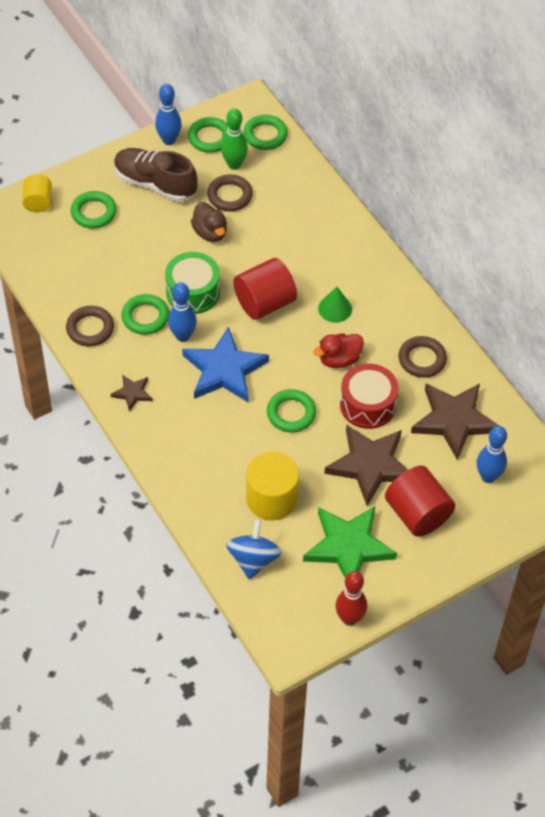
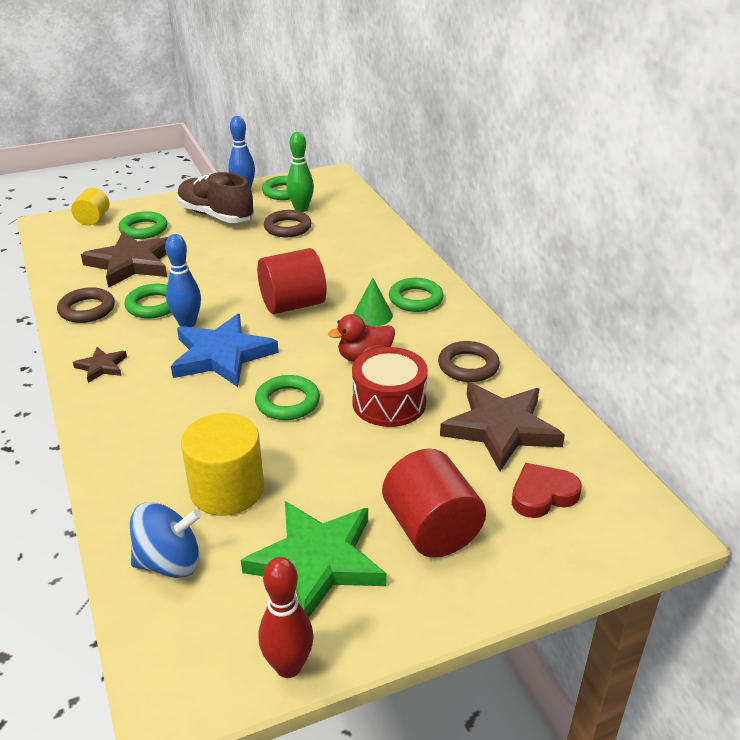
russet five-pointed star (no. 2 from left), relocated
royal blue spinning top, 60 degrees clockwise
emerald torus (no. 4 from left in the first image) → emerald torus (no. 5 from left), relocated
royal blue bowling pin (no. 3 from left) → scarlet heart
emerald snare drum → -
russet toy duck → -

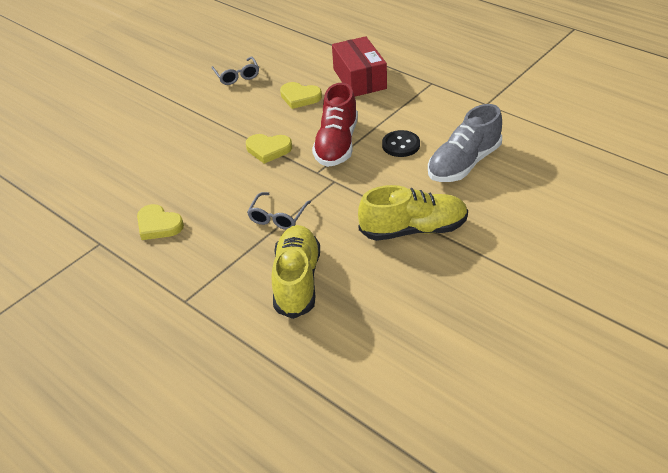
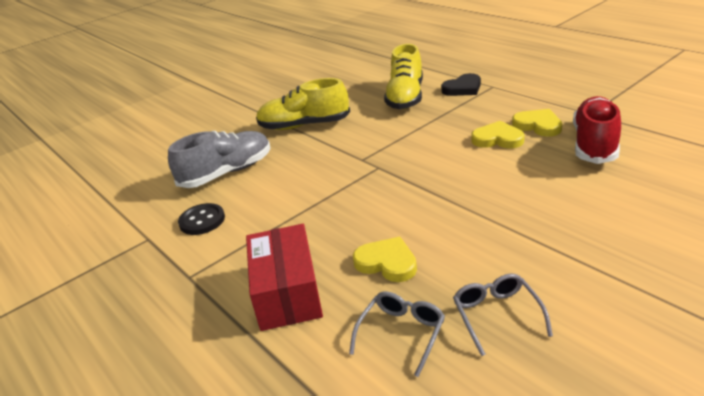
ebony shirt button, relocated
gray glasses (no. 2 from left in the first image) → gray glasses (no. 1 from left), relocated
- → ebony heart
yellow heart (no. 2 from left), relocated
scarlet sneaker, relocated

────

**Work required:**
Word for word, give the listing above again, but drop any pictures.

**Response to the exercise:**
russet five-pointed star (no. 2 from left), relocated
royal blue spinning top, 60 degrees clockwise
emerald torus (no. 4 from left in the first image) → emerald torus (no. 5 from left), relocated
royal blue bowling pin (no. 3 from left) → scarlet heart
emerald snare drum → -
russet toy duck → -

ebony shirt button, relocated
gray glasses (no. 2 from left in the first image) → gray glasses (no. 1 from left), relocated
- → ebony heart
yellow heart (no. 2 from left), relocated
scarlet sneaker, relocated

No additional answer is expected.